Source data:
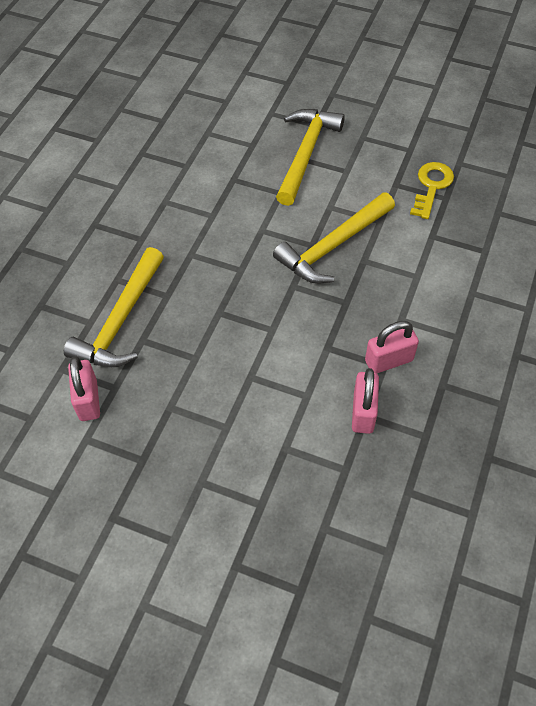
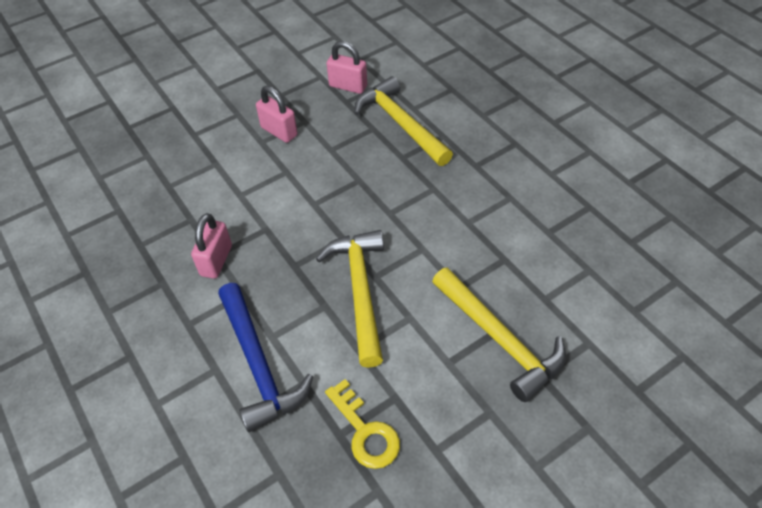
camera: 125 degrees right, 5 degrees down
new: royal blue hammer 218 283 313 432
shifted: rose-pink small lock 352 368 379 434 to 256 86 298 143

What the exercise asks: Omit every picture while printing the data word for word.

Task solution:
camera: 125 degrees right, 5 degrees down
new: royal blue hammer 218 283 313 432
shifted: rose-pink small lock 352 368 379 434 to 256 86 298 143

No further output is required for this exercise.